== Exercise prompt ==
Starting with the line that has "red arrow: (61, 214) -> (48, 103), moved" and finishing with the line that has "red triangle: (79, 89)", set down each line below exactly. Pictures are not copied.

== Records to process ==
┄┄┄┄┄┄
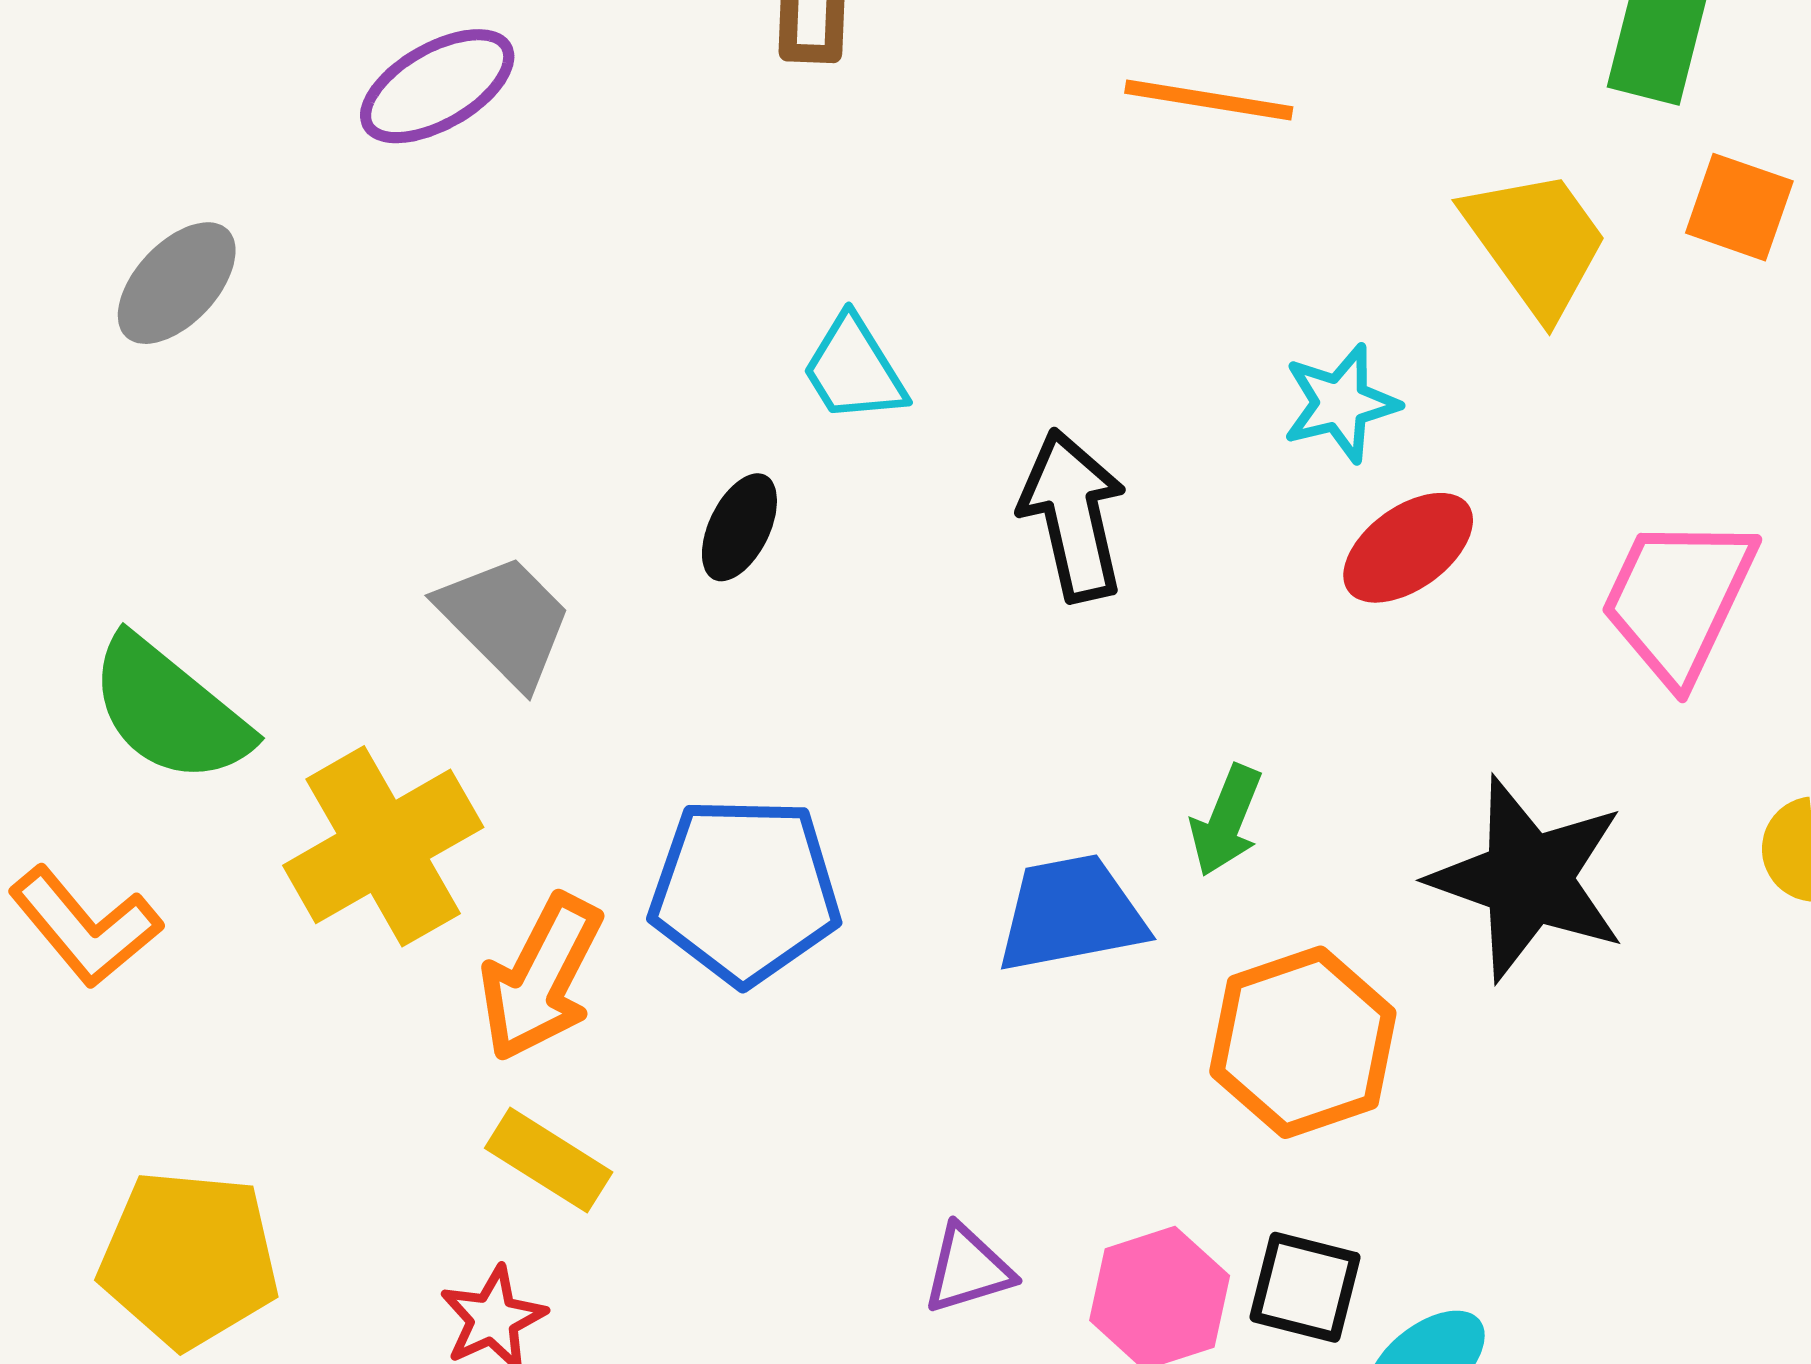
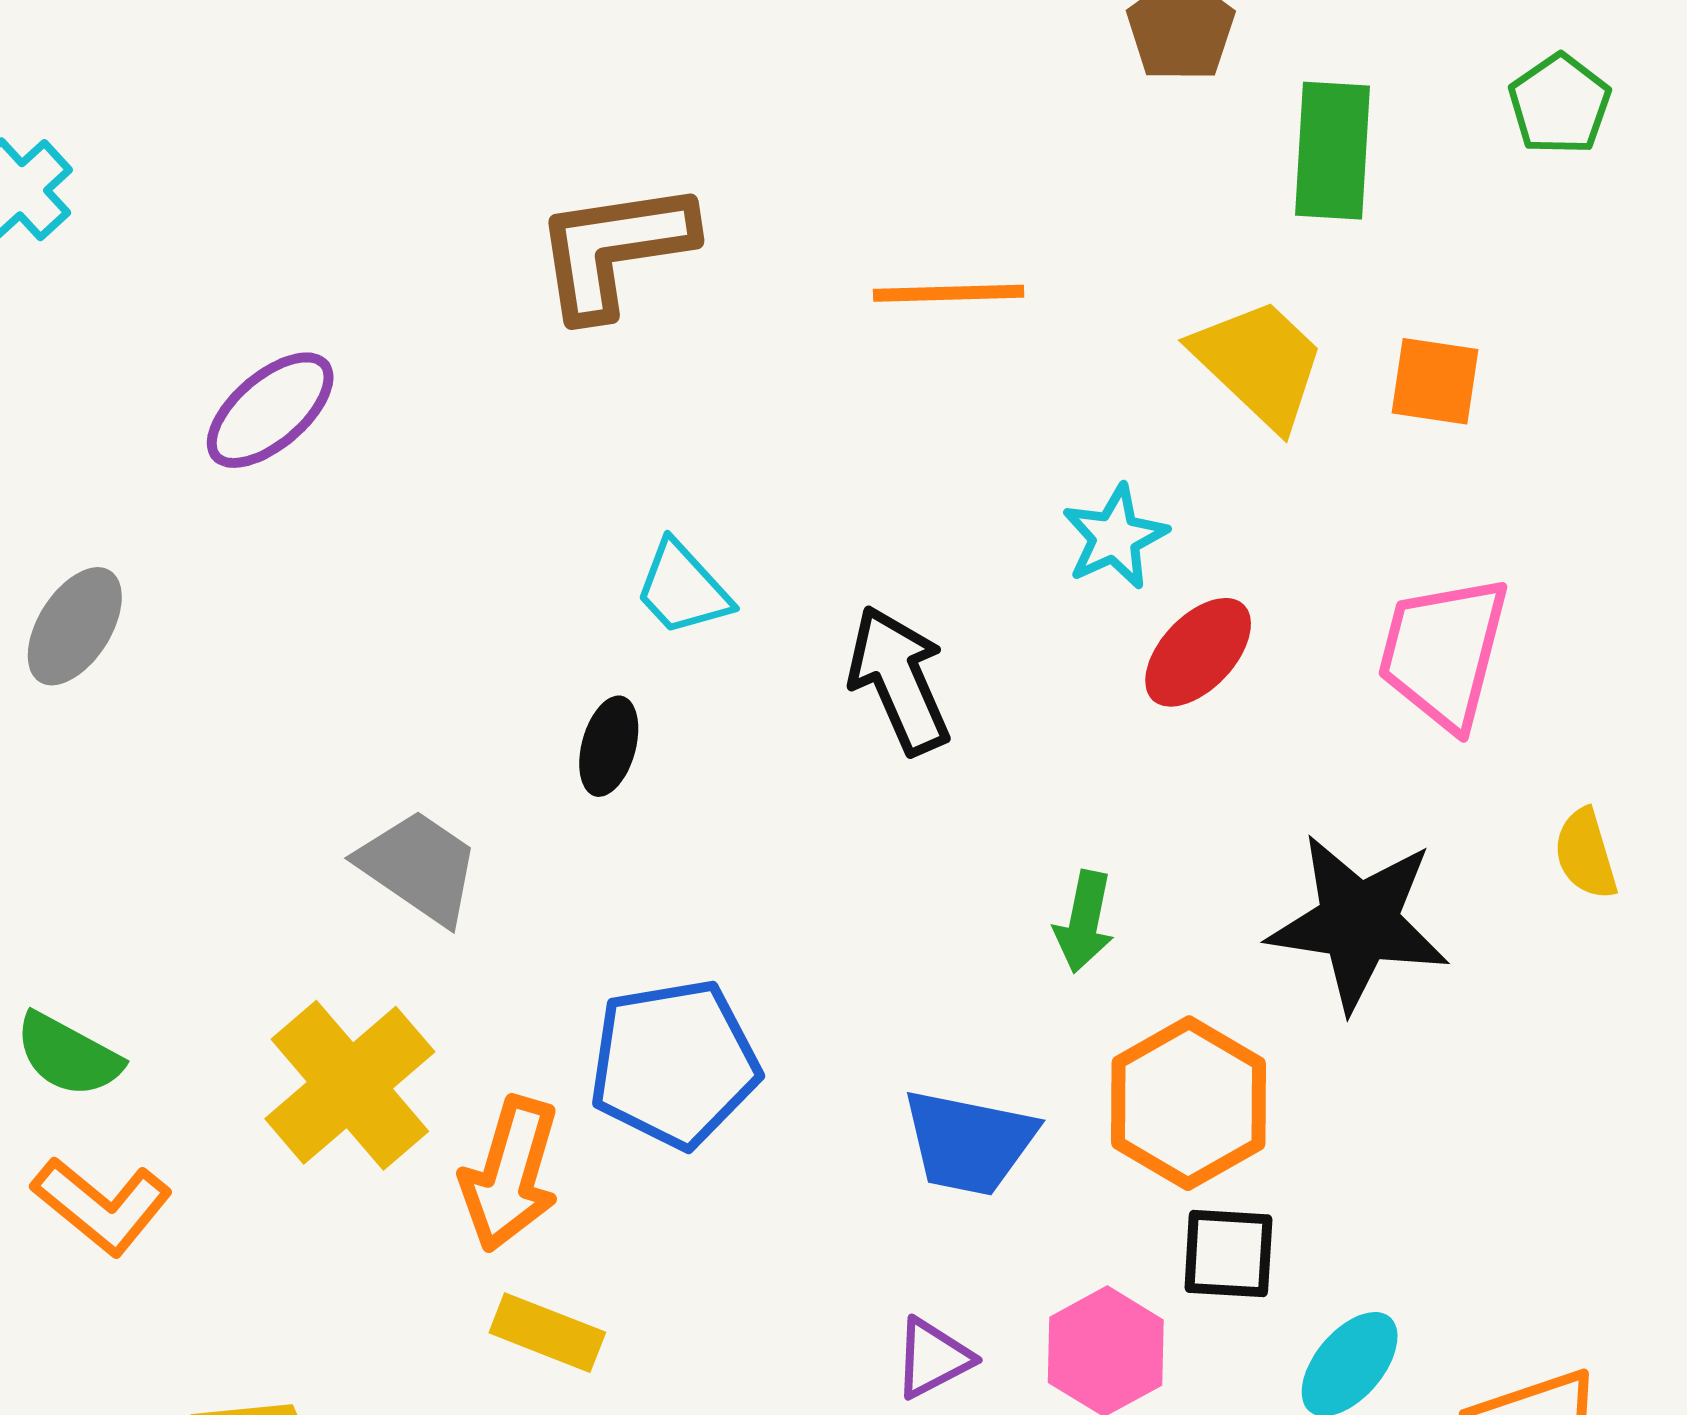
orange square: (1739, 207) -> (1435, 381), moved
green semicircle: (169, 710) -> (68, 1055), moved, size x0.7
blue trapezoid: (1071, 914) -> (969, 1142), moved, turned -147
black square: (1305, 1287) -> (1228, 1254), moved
┄┄┄┄┄┄
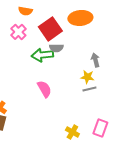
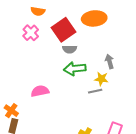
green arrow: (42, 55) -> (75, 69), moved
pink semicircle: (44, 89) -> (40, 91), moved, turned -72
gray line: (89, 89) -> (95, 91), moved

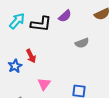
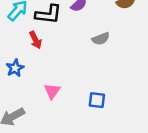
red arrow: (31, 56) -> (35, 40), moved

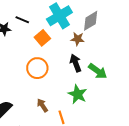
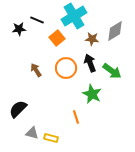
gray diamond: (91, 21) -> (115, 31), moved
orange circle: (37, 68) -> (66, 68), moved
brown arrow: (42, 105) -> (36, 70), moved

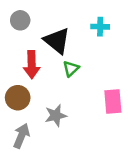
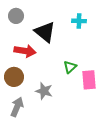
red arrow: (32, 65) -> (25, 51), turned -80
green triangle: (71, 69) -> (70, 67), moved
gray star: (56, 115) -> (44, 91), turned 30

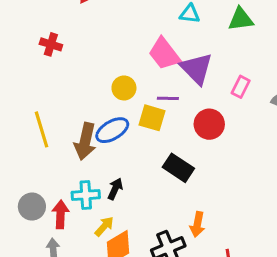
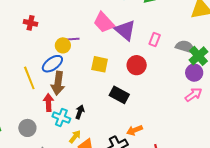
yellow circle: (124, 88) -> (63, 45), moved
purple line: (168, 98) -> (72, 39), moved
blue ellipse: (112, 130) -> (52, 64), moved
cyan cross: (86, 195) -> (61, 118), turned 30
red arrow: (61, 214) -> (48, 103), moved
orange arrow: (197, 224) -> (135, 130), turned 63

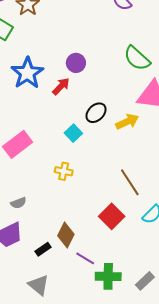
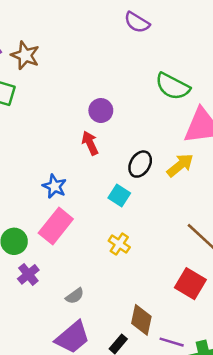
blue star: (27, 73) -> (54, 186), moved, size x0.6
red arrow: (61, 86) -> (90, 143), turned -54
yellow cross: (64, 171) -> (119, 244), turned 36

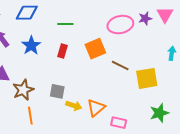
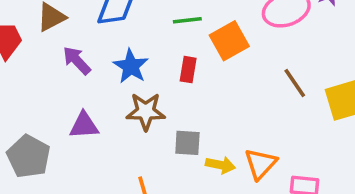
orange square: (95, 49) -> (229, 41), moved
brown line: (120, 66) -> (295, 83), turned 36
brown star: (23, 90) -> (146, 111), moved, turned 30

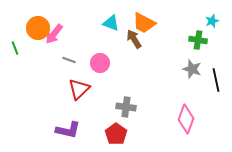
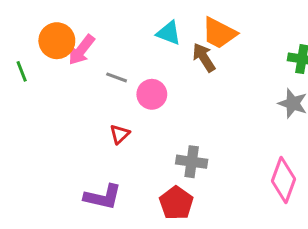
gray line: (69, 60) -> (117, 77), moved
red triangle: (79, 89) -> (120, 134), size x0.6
┄┄┄┄┄┄
== Output for this task ==
red arrow: (61, 214) -> (48, 103), moved
orange arrow: (197, 224) -> (135, 130), turned 63

blue star: (27, 73) -> (54, 186), moved, size x0.6
red arrow: (61, 86) -> (90, 143), turned -54
yellow cross: (64, 171) -> (119, 244), turned 36

orange square: (95, 49) -> (229, 41), moved
brown line: (120, 66) -> (295, 83), turned 36
brown star: (23, 90) -> (146, 111), moved, turned 30

gray line: (69, 60) -> (117, 77), moved
red triangle: (79, 89) -> (120, 134), size x0.6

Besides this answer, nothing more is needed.